*EXERCISE*:
Run through the records and, wherever a line holds the word "turquoise", return that line.

========================

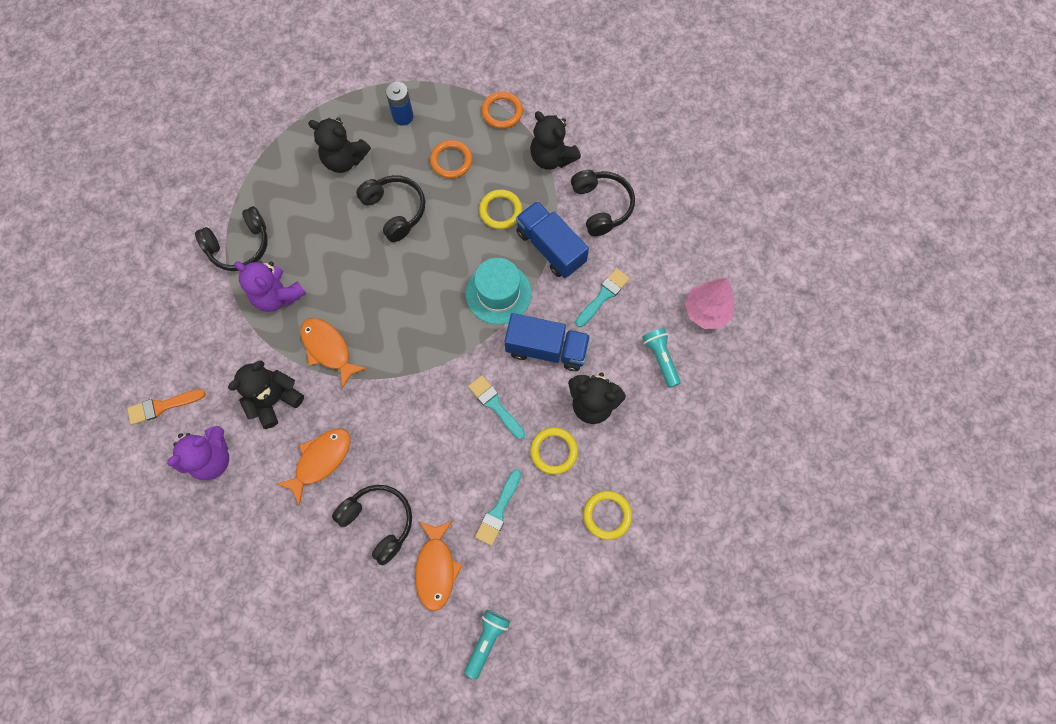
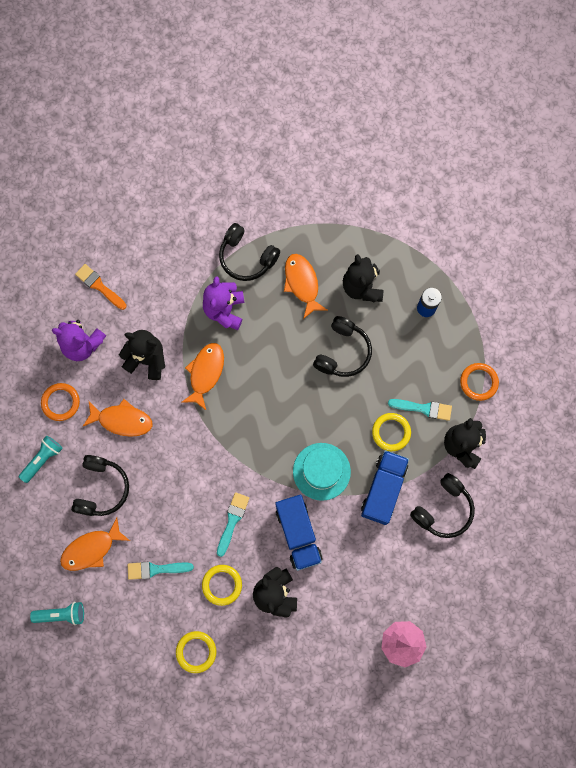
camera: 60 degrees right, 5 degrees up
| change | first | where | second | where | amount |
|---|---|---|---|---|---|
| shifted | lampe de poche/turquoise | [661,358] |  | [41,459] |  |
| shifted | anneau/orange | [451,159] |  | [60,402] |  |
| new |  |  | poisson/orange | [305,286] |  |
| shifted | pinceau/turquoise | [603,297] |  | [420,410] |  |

========================

*ANSWER SPACE*:
| shifted | lampe de poche/turquoise | [661,358] |  | [41,459] |  |
| shifted | pinceau/turquoise | [603,297] |  | [420,410] |  |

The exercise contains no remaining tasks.